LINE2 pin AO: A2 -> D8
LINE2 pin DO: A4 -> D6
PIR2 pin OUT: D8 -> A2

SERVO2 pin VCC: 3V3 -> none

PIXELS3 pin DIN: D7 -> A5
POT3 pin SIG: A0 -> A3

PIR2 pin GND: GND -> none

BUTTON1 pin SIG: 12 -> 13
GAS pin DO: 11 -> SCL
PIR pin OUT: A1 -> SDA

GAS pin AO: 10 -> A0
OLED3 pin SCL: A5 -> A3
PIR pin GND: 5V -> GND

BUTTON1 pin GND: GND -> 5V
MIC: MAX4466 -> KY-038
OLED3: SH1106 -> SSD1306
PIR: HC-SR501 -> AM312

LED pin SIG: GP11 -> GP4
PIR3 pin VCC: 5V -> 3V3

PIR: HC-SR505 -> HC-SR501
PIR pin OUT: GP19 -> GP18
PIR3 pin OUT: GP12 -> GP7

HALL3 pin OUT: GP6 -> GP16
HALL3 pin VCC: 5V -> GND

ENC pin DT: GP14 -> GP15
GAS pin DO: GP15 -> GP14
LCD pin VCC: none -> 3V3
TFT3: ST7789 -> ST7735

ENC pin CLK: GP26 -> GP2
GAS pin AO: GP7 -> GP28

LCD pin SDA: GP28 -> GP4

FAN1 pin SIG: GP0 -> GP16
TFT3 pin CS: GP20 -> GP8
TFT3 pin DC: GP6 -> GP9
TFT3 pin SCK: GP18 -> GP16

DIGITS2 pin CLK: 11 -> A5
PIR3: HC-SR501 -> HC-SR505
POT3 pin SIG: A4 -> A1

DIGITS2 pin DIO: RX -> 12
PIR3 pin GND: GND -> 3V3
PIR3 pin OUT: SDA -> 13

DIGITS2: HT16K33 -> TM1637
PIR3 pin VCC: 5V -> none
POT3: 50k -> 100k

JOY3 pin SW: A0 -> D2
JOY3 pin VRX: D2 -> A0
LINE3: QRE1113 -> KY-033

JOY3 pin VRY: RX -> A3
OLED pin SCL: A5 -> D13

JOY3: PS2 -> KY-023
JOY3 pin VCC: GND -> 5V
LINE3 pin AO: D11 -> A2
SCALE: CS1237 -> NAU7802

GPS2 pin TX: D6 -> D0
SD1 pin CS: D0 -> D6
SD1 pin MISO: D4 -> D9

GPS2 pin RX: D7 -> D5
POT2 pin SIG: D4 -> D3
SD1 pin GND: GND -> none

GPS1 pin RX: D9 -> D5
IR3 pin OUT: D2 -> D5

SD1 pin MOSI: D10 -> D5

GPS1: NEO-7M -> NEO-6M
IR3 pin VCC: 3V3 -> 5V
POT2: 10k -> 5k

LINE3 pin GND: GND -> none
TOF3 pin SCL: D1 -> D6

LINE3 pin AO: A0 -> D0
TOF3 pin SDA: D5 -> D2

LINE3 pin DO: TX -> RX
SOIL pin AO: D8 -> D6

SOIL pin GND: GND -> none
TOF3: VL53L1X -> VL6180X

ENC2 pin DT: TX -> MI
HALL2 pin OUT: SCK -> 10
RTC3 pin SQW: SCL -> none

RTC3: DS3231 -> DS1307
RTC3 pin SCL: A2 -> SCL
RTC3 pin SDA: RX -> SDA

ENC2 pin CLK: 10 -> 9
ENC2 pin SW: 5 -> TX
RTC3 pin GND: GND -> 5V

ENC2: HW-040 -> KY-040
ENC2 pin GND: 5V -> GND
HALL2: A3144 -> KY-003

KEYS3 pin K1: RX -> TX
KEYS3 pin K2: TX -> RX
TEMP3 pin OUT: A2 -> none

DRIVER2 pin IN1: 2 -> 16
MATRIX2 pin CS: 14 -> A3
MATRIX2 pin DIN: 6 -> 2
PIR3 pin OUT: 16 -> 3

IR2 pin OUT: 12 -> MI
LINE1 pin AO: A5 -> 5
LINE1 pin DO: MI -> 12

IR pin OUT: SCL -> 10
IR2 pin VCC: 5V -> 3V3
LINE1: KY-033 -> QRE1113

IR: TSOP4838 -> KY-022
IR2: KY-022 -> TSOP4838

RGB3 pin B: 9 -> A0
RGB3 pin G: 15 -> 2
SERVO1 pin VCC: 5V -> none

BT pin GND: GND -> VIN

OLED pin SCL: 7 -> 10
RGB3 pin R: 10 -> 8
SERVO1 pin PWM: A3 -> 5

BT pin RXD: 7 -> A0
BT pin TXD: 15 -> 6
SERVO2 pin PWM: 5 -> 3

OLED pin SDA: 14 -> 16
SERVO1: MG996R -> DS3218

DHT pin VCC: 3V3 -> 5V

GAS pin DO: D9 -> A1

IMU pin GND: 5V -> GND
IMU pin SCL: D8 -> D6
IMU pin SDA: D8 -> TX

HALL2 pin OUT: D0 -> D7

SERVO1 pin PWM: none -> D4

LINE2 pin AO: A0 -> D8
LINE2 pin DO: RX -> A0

____________

Retype the entries shown above. Keep every word exactly as it is.

LINE2 pin AO: A2 -> D8
LINE2 pin DO: A4 -> D6
PIR2 pin OUT: D8 -> A2

SERVO2 pin VCC: 3V3 -> none

PIXELS3 pin DIN: D7 -> A5
POT3 pin SIG: A0 -> A3

PIR2 pin GND: GND -> none

BUTTON1 pin SIG: 12 -> 13
GAS pin DO: 11 -> SCL
PIR pin OUT: A1 -> SDA

GAS pin AO: 10 -> A0
OLED3 pin SCL: A5 -> A3
PIR pin GND: 5V -> GND

BUTTON1 pin GND: GND -> 5V
MIC: MAX4466 -> KY-038
OLED3: SH1106 -> SSD1306
PIR: HC-SR501 -> AM312

LED pin SIG: GP11 -> GP4
PIR3 pin VCC: 5V -> 3V3

PIR: HC-SR505 -> HC-SR501
PIR pin OUT: GP19 -> GP18
PIR3 pin OUT: GP12 -> GP7

HALL3 pin OUT: GP6 -> GP16
HALL3 pin VCC: 5V -> GND

ENC pin DT: GP14 -> GP15
GAS pin DO: GP15 -> GP14
LCD pin VCC: none -> 3V3
TFT3: ST7789 -> ST7735

ENC pin CLK: GP26 -> GP2
GAS pin AO: GP7 -> GP28

LCD pin SDA: GP28 -> GP4

FAN1 pin SIG: GP0 -> GP16
TFT3 pin CS: GP20 -> GP8
TFT3 pin DC: GP6 -> GP9
TFT3 pin SCK: GP18 -> GP16

DIGITS2 pin CLK: 11 -> A5
PIR3: HC-SR501 -> HC-SR505
POT3 pin SIG: A4 -> A1

DIGITS2 pin DIO: RX -> 12
PIR3 pin GND: GND -> 3V3
PIR3 pin OUT: SDA -> 13

DIGITS2: HT16K33 -> TM1637
PIR3 pin VCC: 5V -> none
POT3: 50k -> 100k

JOY3 pin SW: A0 -> D2
JOY3 pin VRX: D2 -> A0
LINE3: QRE1113 -> KY-033

JOY3 pin VRY: RX -> A3
OLED pin SCL: A5 -> D13

JOY3: PS2 -> KY-023
JOY3 pin VCC: GND -> 5V
LINE3 pin AO: D11 -> A2
SCALE: CS1237 -> NAU7802

GPS2 pin TX: D6 -> D0
SD1 pin CS: D0 -> D6
SD1 pin MISO: D4 -> D9

GPS2 pin RX: D7 -> D5
POT2 pin SIG: D4 -> D3
SD1 pin GND: GND -> none

GPS1 pin RX: D9 -> D5
IR3 pin OUT: D2 -> D5

SD1 pin MOSI: D10 -> D5

GPS1: NEO-7M -> NEO-6M
IR3 pin VCC: 3V3 -> 5V
POT2: 10k -> 5k

LINE3 pin GND: GND -> none
TOF3 pin SCL: D1 -> D6

LINE3 pin AO: A0 -> D0
TOF3 pin SDA: D5 -> D2

LINE3 pin DO: TX -> RX
SOIL pin AO: D8 -> D6

SOIL pin GND: GND -> none
TOF3: VL53L1X -> VL6180X

ENC2 pin DT: TX -> MI
HALL2 pin OUT: SCK -> 10
RTC3 pin SQW: SCL -> none

RTC3: DS3231 -> DS1307
RTC3 pin SCL: A2 -> SCL
RTC3 pin SDA: RX -> SDA

ENC2 pin CLK: 10 -> 9
ENC2 pin SW: 5 -> TX
RTC3 pin GND: GND -> 5V

ENC2: HW-040 -> KY-040
ENC2 pin GND: 5V -> GND
HALL2: A3144 -> KY-003

KEYS3 pin K1: RX -> TX
KEYS3 pin K2: TX -> RX
TEMP3 pin OUT: A2 -> none

DRIVER2 pin IN1: 2 -> 16
MATRIX2 pin CS: 14 -> A3
MATRIX2 pin DIN: 6 -> 2
PIR3 pin OUT: 16 -> 3

IR2 pin OUT: 12 -> MI
LINE1 pin AO: A5 -> 5
LINE1 pin DO: MI -> 12

IR pin OUT: SCL -> 10
IR2 pin VCC: 5V -> 3V3
LINE1: KY-033 -> QRE1113

IR: TSOP4838 -> KY-022
IR2: KY-022 -> TSOP4838

RGB3 pin B: 9 -> A0
RGB3 pin G: 15 -> 2
SERVO1 pin VCC: 5V -> none

BT pin GND: GND -> VIN

OLED pin SCL: 7 -> 10
RGB3 pin R: 10 -> 8
SERVO1 pin PWM: A3 -> 5

BT pin RXD: 7 -> A0
BT pin TXD: 15 -> 6
SERVO2 pin PWM: 5 -> 3

OLED pin SDA: 14 -> 16
SERVO1: MG996R -> DS3218

DHT pin VCC: 3V3 -> 5V

GAS pin DO: D9 -> A1

IMU pin GND: 5V -> GND
IMU pin SCL: D8 -> D6
IMU pin SDA: D8 -> TX

HALL2 pin OUT: D0 -> D7

SERVO1 pin PWM: none -> D4

LINE2 pin AO: A0 -> D8
LINE2 pin DO: RX -> A0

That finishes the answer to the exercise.